Available data —
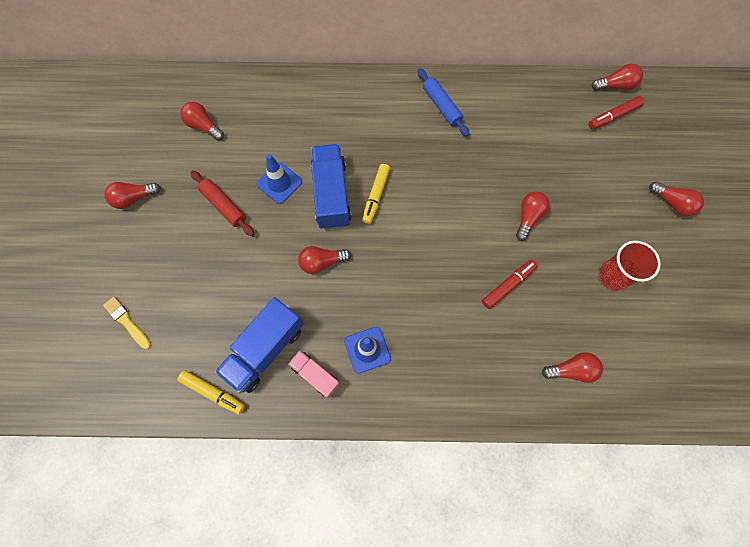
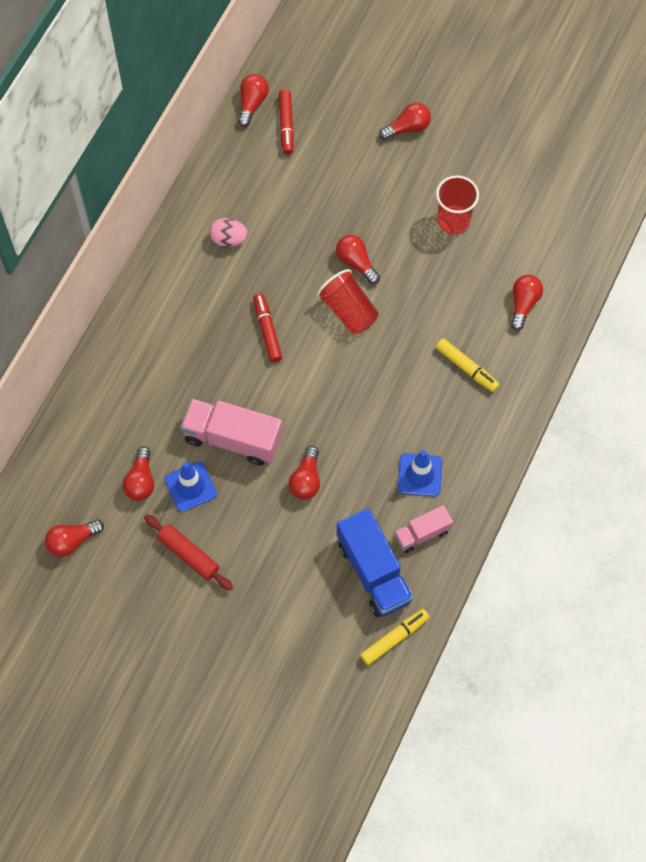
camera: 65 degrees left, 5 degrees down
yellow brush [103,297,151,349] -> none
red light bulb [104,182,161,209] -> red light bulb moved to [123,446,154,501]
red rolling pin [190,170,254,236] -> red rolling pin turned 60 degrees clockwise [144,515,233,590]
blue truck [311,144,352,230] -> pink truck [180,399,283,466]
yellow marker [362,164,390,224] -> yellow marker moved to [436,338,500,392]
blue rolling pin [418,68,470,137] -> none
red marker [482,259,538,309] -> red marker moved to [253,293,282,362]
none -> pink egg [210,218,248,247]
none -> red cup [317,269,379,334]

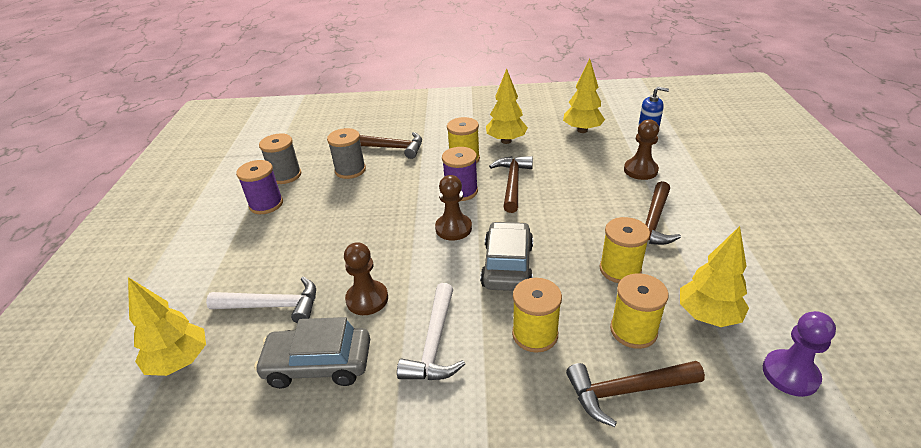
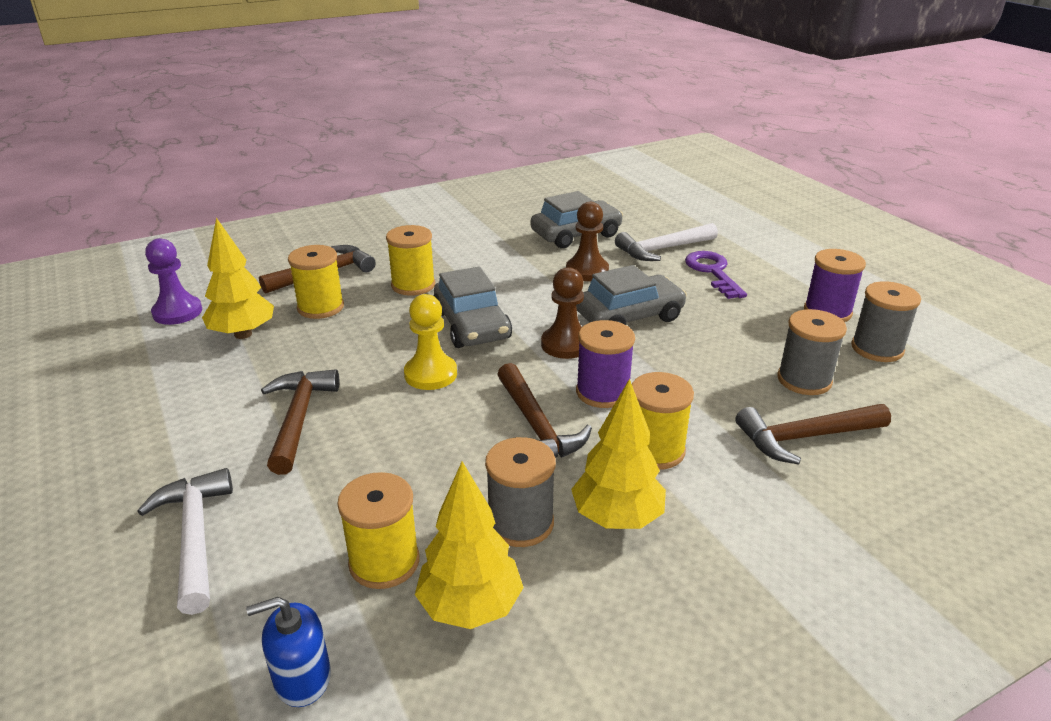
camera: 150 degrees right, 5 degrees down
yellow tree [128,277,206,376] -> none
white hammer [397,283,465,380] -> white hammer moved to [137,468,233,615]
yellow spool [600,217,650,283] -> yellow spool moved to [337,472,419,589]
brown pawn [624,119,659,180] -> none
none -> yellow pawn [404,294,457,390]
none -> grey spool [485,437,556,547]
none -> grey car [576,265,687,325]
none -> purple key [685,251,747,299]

--

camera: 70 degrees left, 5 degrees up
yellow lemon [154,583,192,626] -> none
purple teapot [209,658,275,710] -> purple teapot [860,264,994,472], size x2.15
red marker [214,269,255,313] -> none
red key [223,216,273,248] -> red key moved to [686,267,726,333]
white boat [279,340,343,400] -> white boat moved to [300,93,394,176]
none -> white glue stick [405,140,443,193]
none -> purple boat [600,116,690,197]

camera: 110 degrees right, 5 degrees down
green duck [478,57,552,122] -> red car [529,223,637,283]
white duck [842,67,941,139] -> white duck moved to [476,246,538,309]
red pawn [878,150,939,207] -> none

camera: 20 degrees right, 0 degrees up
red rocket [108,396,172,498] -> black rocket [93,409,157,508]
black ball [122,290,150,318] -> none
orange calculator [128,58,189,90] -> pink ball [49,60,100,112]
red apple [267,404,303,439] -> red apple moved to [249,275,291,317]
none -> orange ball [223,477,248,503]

Exercise objective —
In the records above, locate each line with the word "pink". Copy all such lines.

Answer —
blue truck [311,144,352,230] -> pink truck [180,399,283,466]
none -> pink egg [210,218,248,247]
orange calculator [128,58,189,90] -> pink ball [49,60,100,112]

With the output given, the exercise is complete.